(Dataset entries)
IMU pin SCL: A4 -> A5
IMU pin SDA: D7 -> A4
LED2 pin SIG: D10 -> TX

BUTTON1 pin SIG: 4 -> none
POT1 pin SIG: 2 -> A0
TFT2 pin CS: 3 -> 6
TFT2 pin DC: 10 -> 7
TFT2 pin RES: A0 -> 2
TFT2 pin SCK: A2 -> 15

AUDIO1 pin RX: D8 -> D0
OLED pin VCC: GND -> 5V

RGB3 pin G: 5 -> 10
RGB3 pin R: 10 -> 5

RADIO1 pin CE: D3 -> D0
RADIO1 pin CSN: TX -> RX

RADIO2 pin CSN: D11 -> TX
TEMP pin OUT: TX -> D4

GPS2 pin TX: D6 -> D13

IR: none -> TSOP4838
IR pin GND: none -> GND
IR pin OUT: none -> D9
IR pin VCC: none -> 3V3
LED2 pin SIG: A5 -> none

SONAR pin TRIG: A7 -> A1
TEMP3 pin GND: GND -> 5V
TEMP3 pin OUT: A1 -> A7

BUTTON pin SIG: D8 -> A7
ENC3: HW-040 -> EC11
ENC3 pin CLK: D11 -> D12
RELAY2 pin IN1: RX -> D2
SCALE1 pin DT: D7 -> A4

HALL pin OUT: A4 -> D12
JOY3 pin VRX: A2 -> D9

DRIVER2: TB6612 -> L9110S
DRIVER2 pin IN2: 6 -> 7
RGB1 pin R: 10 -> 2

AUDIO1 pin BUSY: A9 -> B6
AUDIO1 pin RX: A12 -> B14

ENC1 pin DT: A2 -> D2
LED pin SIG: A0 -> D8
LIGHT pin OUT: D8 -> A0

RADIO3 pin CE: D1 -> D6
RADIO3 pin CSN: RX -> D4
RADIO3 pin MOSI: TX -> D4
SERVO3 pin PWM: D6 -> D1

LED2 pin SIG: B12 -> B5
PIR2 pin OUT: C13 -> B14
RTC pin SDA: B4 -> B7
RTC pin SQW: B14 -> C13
(End Dataset entries)
» Aim of the exercise
Restate, please, word for word the span of records running from the first line to the line bearing "GPS2 pin TX: D6 -> D13", both included, and nothing outside it.

» Solved problem
IMU pin SCL: A4 -> A5
IMU pin SDA: D7 -> A4
LED2 pin SIG: D10 -> TX

BUTTON1 pin SIG: 4 -> none
POT1 pin SIG: 2 -> A0
TFT2 pin CS: 3 -> 6
TFT2 pin DC: 10 -> 7
TFT2 pin RES: A0 -> 2
TFT2 pin SCK: A2 -> 15

AUDIO1 pin RX: D8 -> D0
OLED pin VCC: GND -> 5V

RGB3 pin G: 5 -> 10
RGB3 pin R: 10 -> 5

RADIO1 pin CE: D3 -> D0
RADIO1 pin CSN: TX -> RX

RADIO2 pin CSN: D11 -> TX
TEMP pin OUT: TX -> D4

GPS2 pin TX: D6 -> D13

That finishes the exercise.